--- DATA SUPPLIED ---

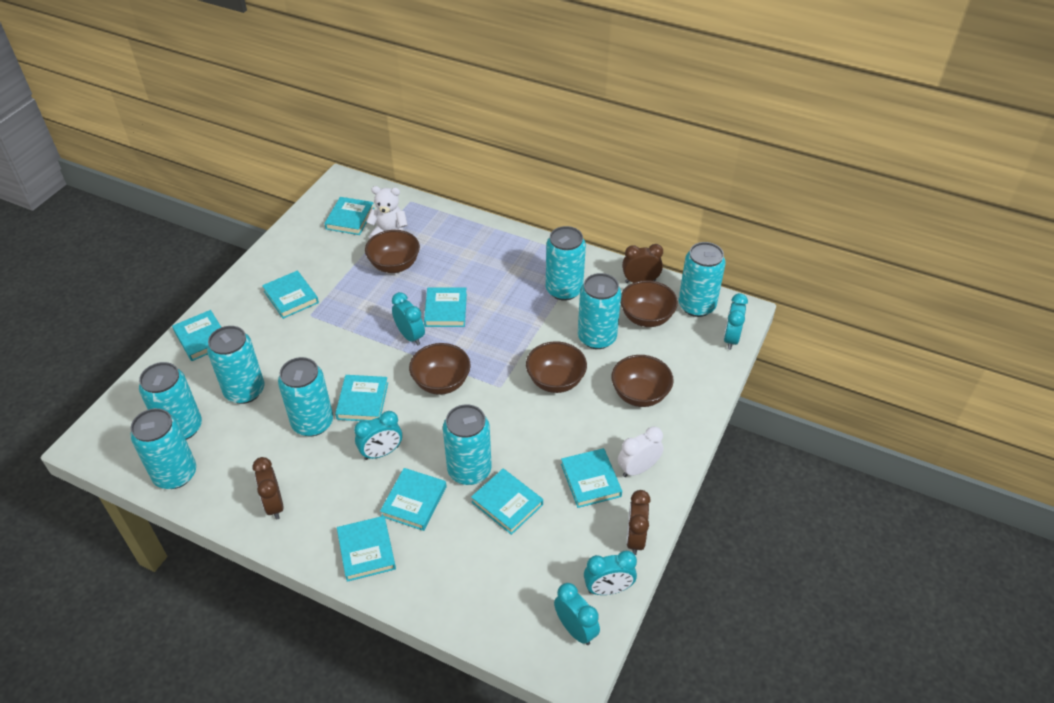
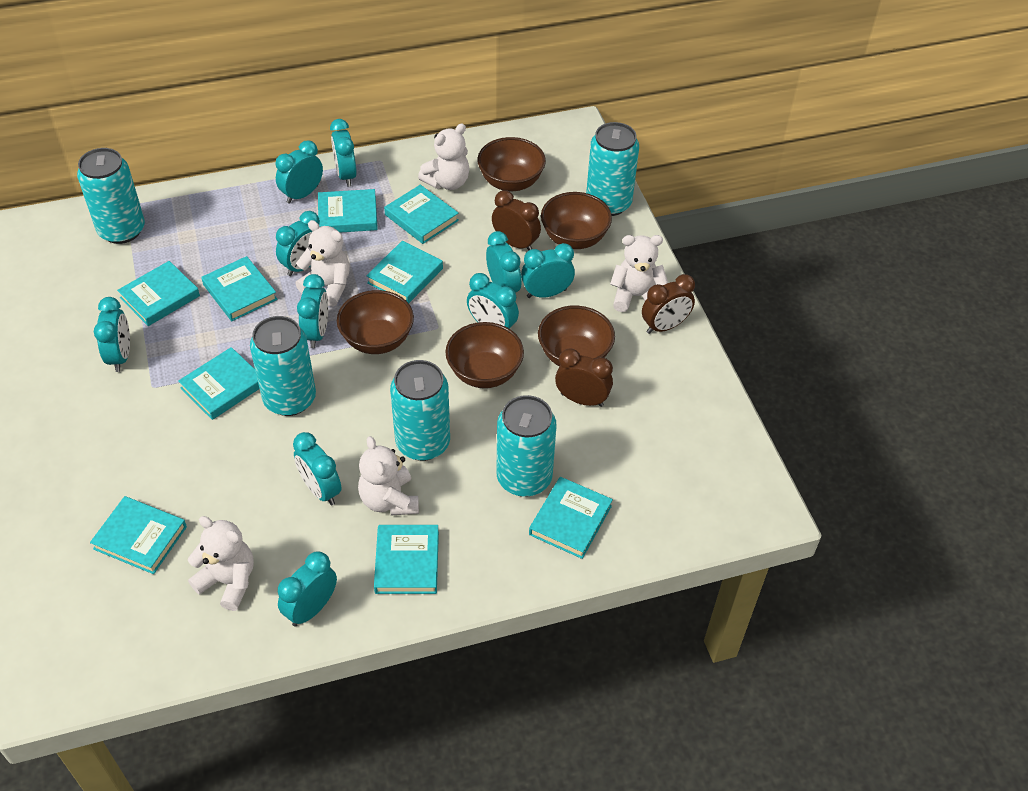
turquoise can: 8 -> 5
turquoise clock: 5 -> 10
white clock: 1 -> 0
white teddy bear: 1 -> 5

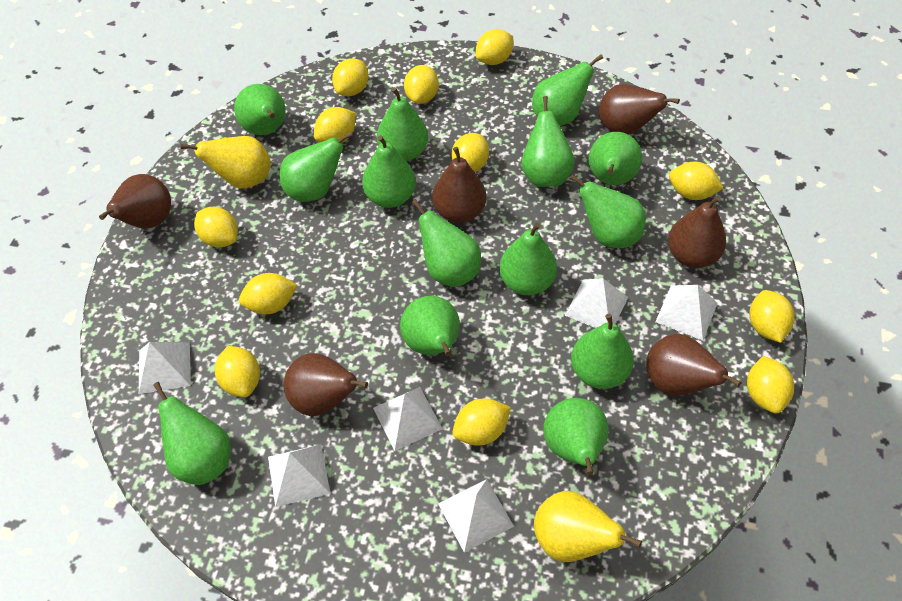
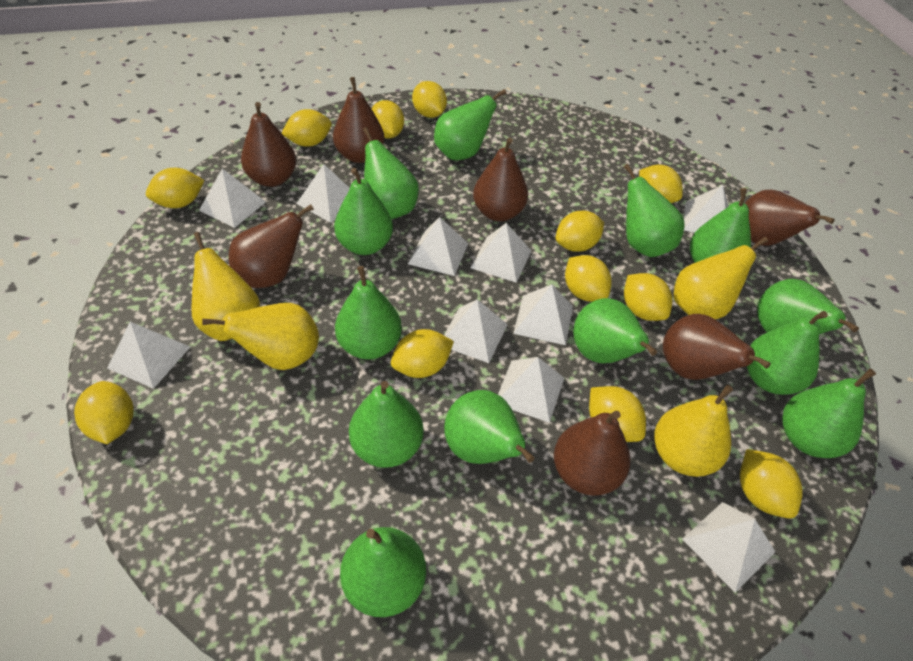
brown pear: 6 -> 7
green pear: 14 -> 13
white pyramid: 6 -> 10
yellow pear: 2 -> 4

---

**EXERCISE PROMPT:** Return each entry exactly as given. Leave the images out.

**EXPECTED OUTPUT:**
turquoise can: 8 -> 5
turquoise clock: 5 -> 10
white clock: 1 -> 0
white teddy bear: 1 -> 5

brown pear: 6 -> 7
green pear: 14 -> 13
white pyramid: 6 -> 10
yellow pear: 2 -> 4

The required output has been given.